EXERCISE GOAL:
Report how many lines in the entries below contain the string "markup", treating uppercase and lowercase letters as different. Give only the number.

Stored items from a collection:
______________________________
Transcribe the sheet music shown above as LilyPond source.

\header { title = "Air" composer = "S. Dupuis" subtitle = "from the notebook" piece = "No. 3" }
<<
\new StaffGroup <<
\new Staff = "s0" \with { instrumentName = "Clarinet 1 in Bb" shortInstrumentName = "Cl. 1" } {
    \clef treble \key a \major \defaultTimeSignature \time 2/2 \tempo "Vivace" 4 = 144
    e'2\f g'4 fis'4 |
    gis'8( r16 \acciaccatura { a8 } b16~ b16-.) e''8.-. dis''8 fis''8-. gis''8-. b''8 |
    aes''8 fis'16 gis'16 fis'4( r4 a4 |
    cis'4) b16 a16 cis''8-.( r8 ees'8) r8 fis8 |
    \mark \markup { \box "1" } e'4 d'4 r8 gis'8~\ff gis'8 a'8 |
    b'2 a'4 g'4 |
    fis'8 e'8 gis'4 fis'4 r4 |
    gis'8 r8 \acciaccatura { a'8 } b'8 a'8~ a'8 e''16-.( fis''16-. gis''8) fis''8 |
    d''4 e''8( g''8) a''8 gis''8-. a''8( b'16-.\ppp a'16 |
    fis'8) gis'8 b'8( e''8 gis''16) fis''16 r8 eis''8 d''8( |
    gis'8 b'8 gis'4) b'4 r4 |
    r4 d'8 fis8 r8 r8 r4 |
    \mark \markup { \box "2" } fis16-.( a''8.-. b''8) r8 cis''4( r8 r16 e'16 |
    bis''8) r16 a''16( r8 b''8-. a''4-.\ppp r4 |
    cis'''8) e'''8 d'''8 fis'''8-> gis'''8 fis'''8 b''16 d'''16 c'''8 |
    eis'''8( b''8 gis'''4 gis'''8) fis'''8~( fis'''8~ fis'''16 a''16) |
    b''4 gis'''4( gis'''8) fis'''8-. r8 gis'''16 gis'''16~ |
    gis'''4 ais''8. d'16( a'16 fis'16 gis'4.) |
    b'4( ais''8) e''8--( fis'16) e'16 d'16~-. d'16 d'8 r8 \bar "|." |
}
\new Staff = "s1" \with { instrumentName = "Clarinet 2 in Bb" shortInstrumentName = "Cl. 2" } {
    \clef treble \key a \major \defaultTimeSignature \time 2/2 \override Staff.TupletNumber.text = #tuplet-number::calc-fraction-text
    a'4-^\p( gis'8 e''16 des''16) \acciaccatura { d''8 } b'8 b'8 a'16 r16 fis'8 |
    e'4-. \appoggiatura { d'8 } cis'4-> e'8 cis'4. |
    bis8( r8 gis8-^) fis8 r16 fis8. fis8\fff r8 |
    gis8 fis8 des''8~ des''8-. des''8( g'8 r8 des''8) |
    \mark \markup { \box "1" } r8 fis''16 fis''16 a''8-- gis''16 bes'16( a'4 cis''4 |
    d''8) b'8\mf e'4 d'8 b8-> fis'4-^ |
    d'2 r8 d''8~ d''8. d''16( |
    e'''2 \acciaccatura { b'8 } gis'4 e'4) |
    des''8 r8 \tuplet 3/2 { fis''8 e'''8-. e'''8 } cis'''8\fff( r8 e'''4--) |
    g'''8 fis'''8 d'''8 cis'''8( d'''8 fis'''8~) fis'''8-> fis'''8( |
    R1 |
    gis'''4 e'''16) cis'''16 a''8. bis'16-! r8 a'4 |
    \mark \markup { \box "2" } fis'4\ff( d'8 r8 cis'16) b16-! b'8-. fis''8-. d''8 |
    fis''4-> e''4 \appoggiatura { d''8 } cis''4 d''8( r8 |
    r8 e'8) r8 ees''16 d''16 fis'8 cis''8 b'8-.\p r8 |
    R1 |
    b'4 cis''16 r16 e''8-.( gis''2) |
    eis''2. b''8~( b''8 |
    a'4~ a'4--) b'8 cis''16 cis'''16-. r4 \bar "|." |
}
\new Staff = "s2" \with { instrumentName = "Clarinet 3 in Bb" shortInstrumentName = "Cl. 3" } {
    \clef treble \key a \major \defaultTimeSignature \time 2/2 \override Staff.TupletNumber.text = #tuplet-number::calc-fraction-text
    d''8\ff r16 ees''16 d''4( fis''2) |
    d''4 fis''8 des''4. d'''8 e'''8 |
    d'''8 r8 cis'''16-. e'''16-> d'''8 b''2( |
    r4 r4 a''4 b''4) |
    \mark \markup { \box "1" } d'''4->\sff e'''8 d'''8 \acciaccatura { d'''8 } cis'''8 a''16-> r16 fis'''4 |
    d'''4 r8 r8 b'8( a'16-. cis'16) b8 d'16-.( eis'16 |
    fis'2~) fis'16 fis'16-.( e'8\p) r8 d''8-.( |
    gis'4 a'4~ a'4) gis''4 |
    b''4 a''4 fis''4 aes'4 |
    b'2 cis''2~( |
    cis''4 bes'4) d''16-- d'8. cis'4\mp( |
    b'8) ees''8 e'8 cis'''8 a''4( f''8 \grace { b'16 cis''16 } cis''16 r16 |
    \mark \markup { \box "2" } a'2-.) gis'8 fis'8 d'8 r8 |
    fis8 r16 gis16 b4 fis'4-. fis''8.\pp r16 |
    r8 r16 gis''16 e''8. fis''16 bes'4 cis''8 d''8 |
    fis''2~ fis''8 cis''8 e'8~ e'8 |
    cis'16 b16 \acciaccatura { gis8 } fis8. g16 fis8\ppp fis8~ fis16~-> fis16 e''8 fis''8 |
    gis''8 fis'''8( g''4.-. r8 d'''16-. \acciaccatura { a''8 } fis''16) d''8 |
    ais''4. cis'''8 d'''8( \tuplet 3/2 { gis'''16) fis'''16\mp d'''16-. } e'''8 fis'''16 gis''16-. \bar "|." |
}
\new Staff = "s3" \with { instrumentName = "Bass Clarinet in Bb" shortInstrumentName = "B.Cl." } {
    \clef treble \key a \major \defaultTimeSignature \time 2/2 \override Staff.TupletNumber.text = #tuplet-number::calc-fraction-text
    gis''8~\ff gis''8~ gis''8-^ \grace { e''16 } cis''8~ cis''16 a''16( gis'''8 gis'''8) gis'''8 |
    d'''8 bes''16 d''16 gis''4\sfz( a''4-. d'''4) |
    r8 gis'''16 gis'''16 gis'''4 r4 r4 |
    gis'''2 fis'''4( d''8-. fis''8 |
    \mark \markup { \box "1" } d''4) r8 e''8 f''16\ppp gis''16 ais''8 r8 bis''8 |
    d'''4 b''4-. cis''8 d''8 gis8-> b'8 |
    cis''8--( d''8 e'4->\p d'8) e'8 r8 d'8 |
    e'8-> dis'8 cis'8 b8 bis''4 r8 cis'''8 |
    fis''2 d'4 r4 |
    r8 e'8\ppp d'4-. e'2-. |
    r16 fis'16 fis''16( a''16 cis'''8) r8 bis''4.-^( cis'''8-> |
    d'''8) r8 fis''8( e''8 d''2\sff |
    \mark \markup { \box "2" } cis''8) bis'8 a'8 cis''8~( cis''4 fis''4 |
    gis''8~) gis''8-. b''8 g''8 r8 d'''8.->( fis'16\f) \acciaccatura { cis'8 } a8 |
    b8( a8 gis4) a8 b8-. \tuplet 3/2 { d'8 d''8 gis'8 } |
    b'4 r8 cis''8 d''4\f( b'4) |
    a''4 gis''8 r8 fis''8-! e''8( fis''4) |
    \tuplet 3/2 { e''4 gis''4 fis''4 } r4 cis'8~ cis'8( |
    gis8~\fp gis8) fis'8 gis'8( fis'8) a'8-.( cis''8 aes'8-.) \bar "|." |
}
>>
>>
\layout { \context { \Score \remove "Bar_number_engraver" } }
______________________________
FULL OUTPUT:
8